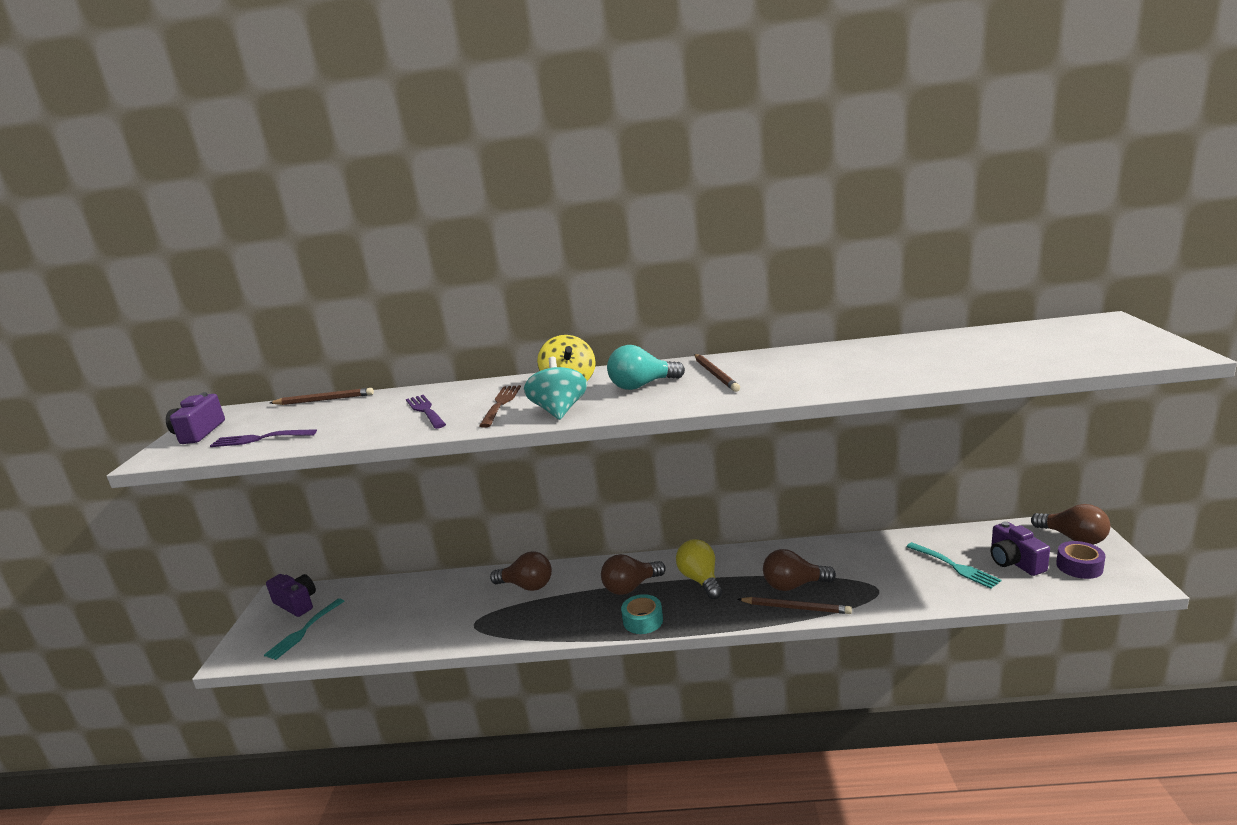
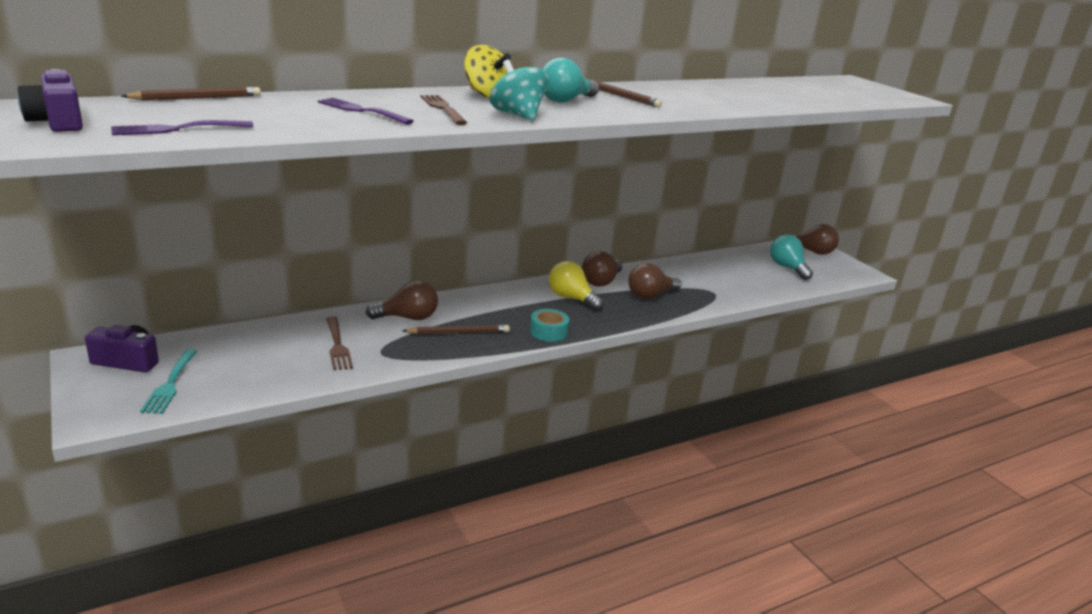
camera: 35 degrees left, 5 degrees up
(447, 610) = (337, 345): none -> brown fork
(631, 587) = (513, 309): brown light bulb -> brown light bulb (601, 282)
(796, 607) = (665, 310): brown pencil -> brown pencil (458, 332)
(955, 566) = (752, 274): turquoise fork -> none
(1014, 562) = (787, 268): purple camera -> turquoise light bulb
(1079, 566) = (827, 268): purple tape -> none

==============================

## Exercise details:
Report each line in the data that holds the word "turquoise".

## Exercise answer:
(955, 566) = (752, 274): turquoise fork -> none
(1014, 562) = (787, 268): purple camera -> turquoise light bulb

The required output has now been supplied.